[Source data]
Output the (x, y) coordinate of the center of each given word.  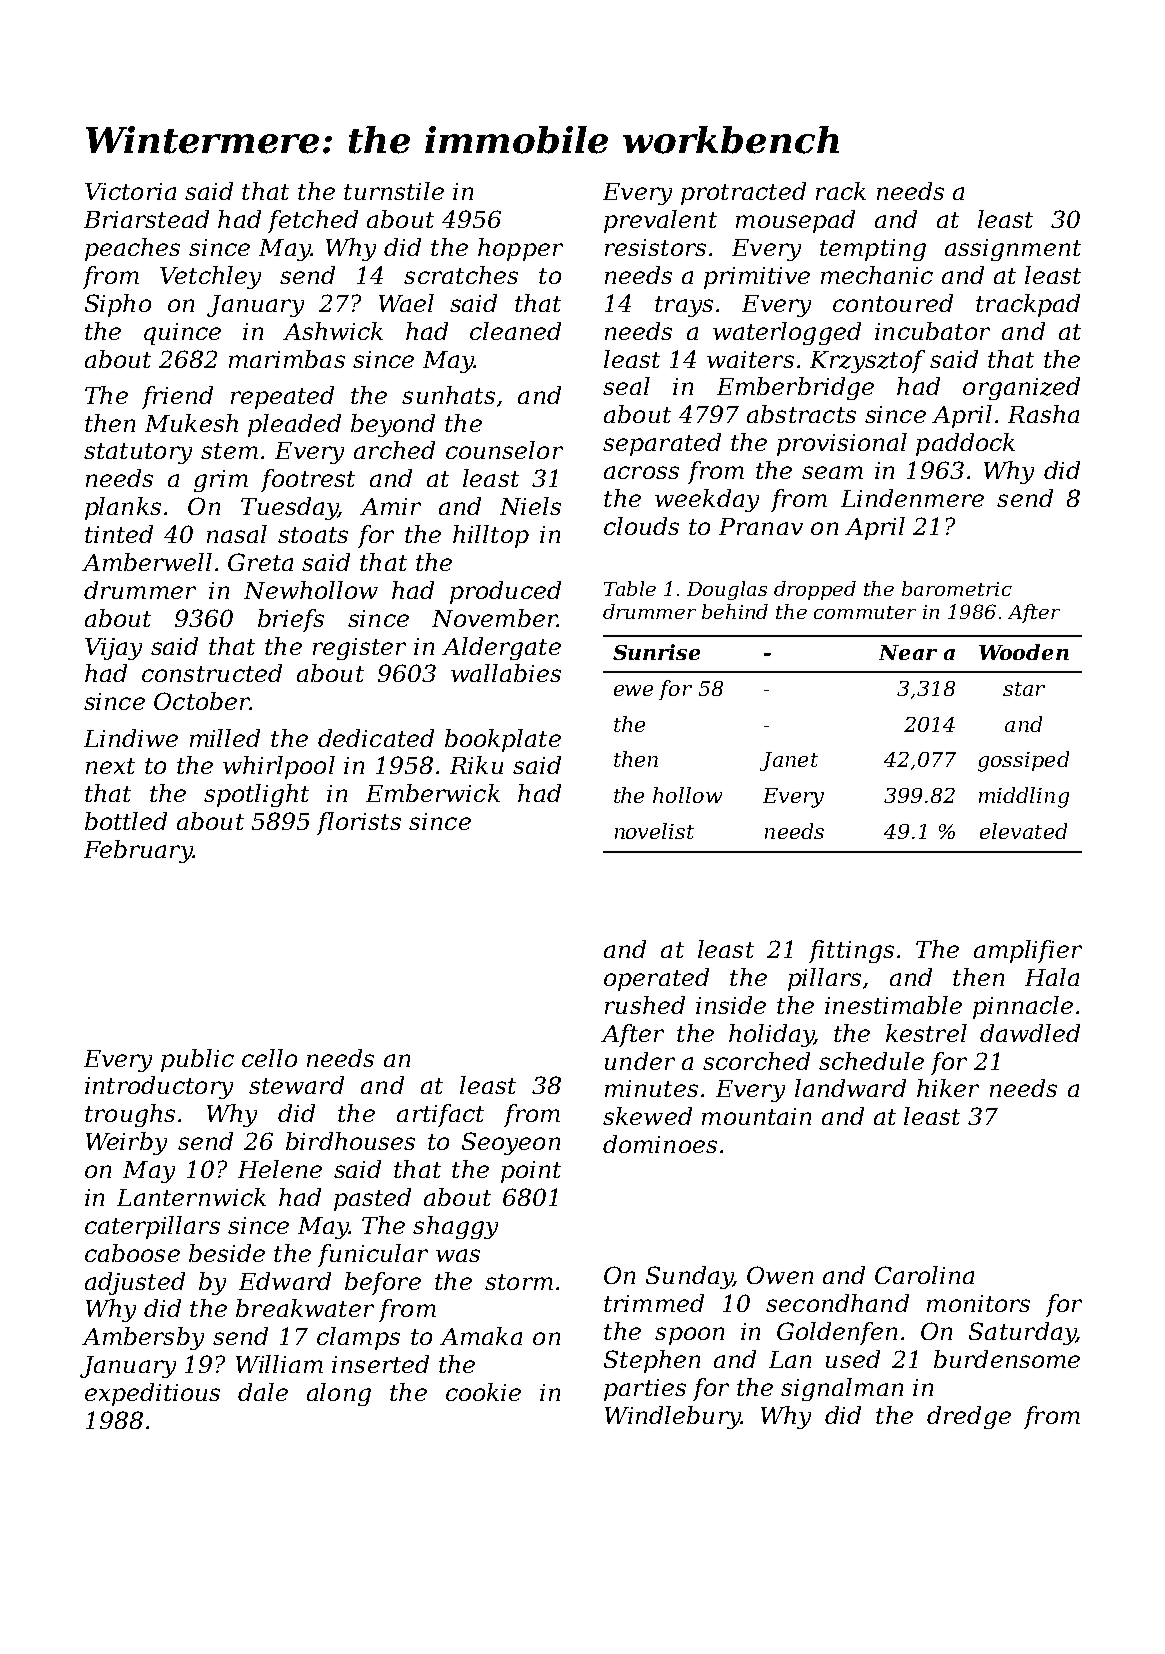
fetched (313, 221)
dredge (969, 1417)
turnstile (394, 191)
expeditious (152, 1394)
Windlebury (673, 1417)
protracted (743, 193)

...

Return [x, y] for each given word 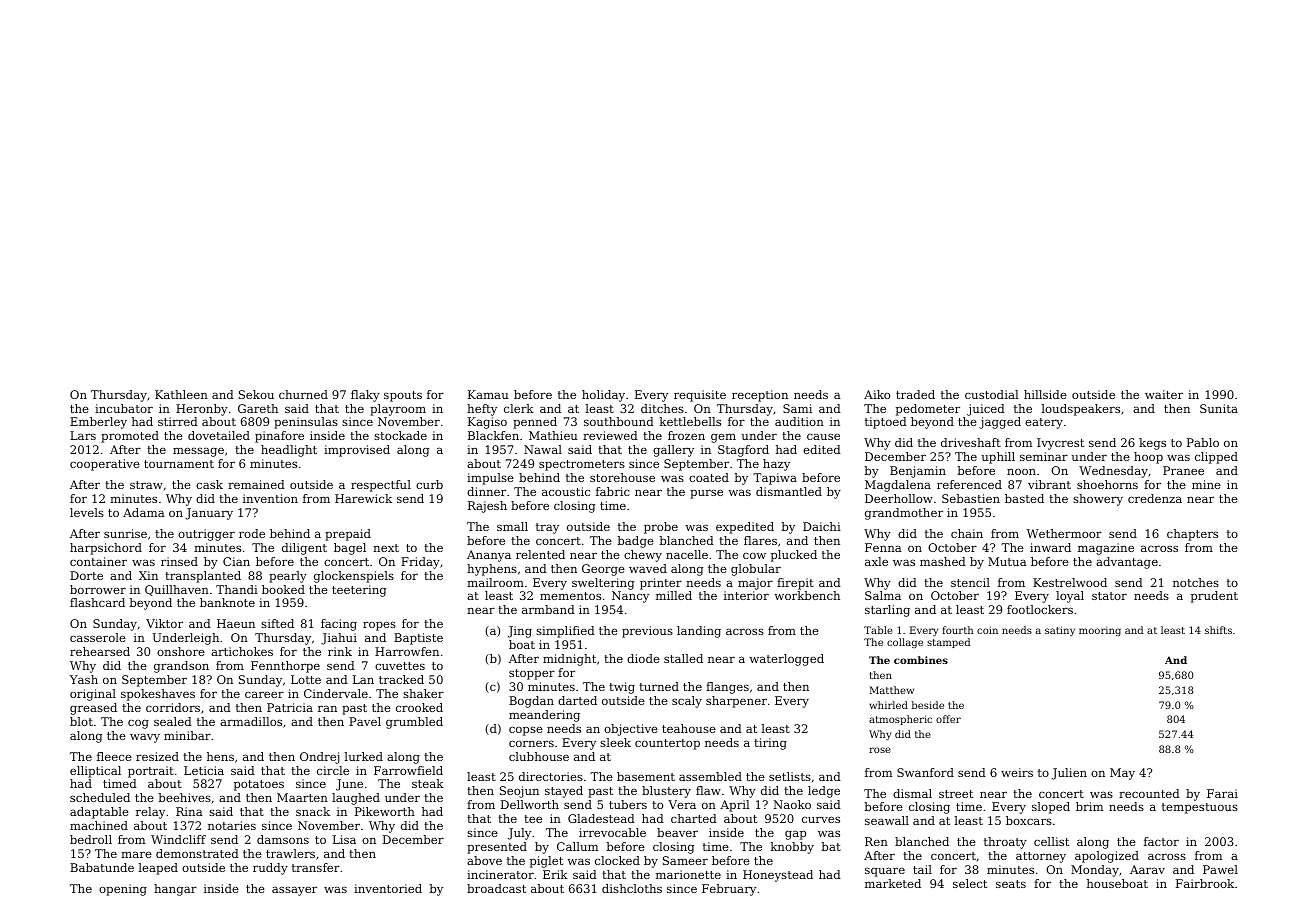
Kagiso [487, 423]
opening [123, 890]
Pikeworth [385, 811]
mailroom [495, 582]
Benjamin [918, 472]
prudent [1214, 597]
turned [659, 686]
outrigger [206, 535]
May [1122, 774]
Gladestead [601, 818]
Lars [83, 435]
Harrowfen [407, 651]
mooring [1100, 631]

==

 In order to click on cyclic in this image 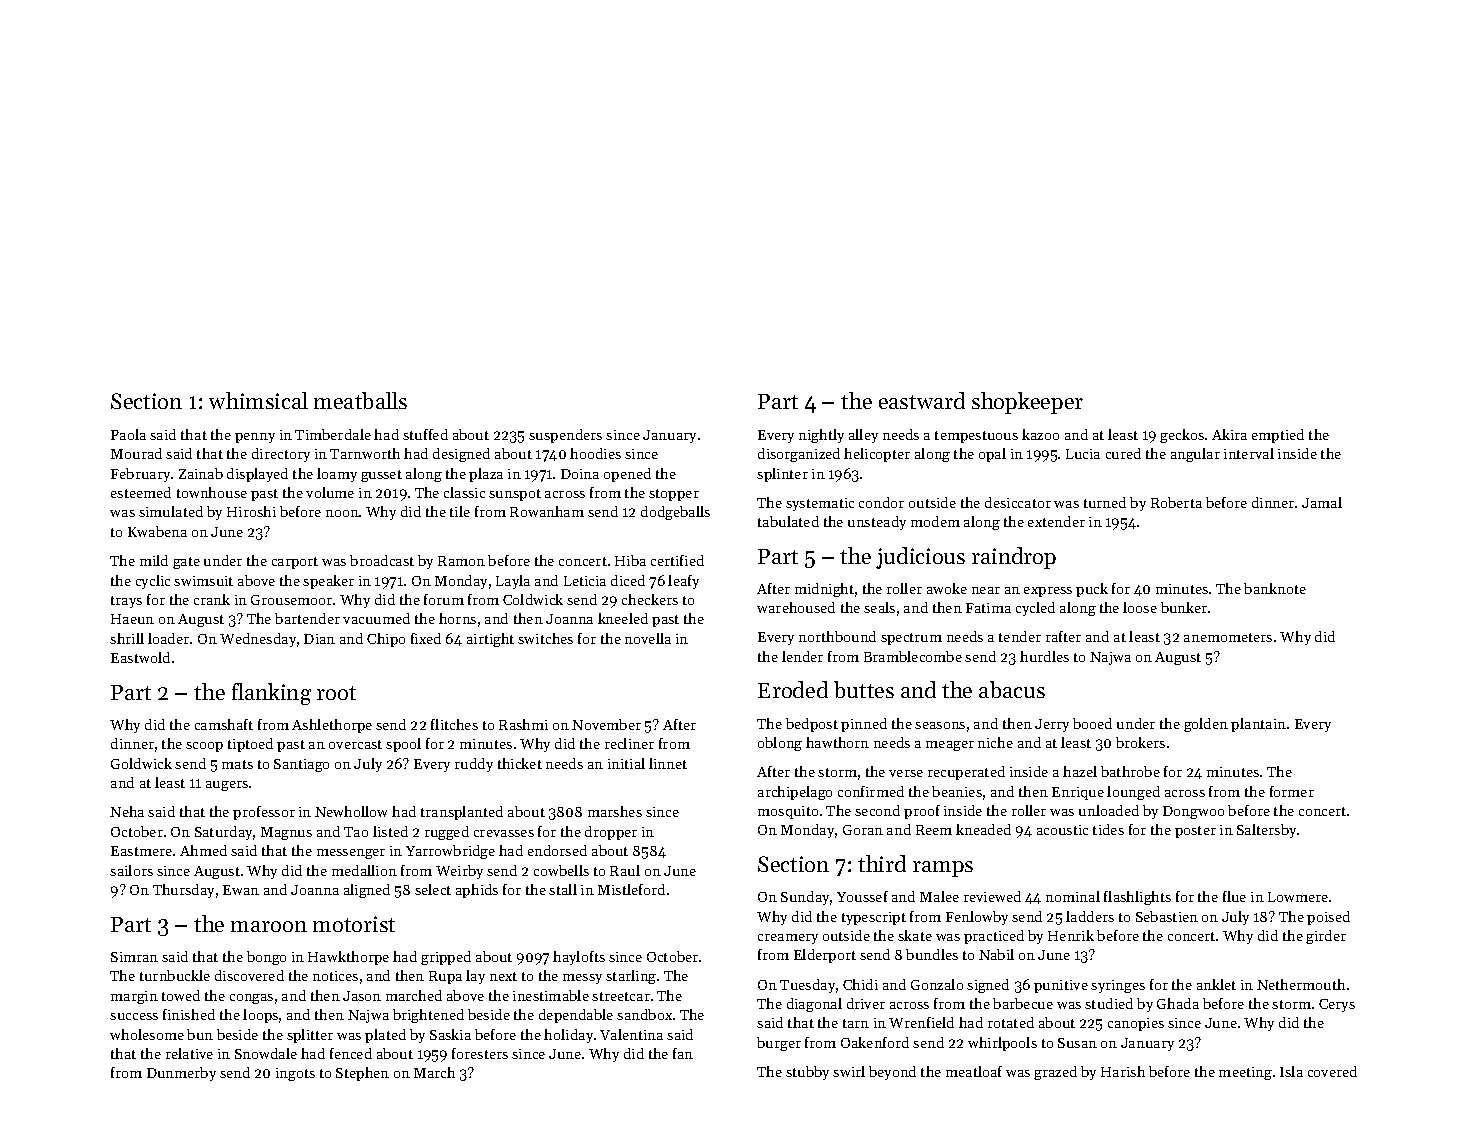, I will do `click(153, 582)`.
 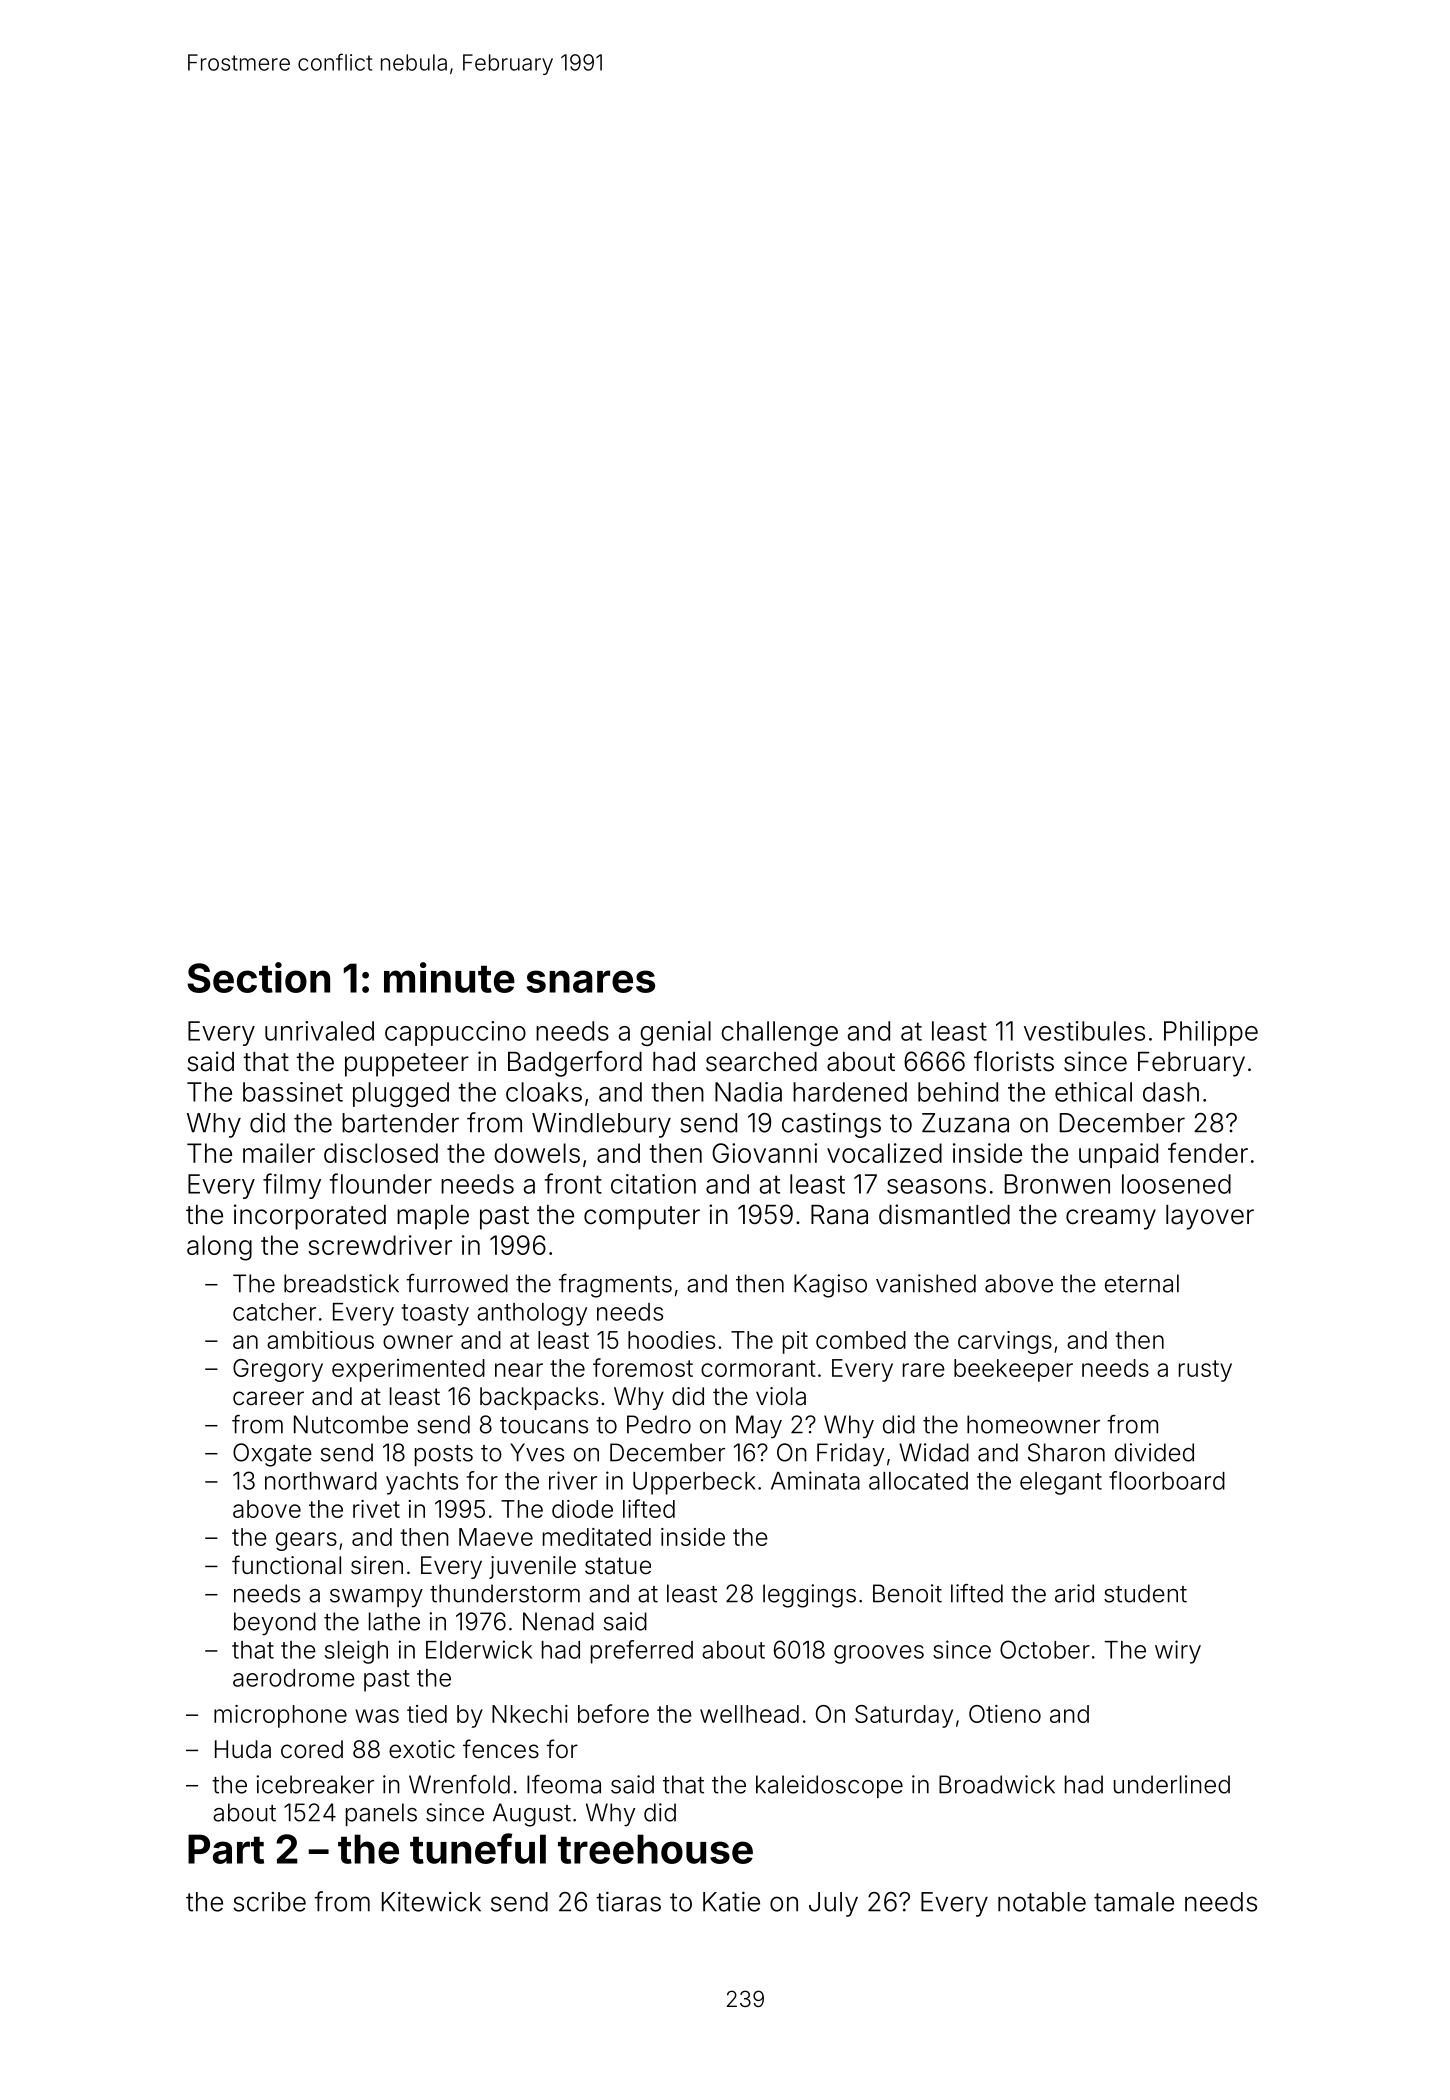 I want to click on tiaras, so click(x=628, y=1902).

[Given instruction] Turn the lines of the listing into a numbered list, starting with the line that contains "mailroom [495, 582]" and going on through the line that contains "mooring [1100, 631]", both included. Leave out any blank lines and nothing else.

[Worked solution]
1. mailroom [495, 582]
2. Benjamin [918, 472]
3. prudent [1214, 597]
4. turned [659, 686]
5. outrigger [206, 535]
6. May [1122, 774]
7. Gladestead [601, 818]
8. Lars [83, 435]
9. Harrowfen [407, 651]
10. mooring [1100, 631]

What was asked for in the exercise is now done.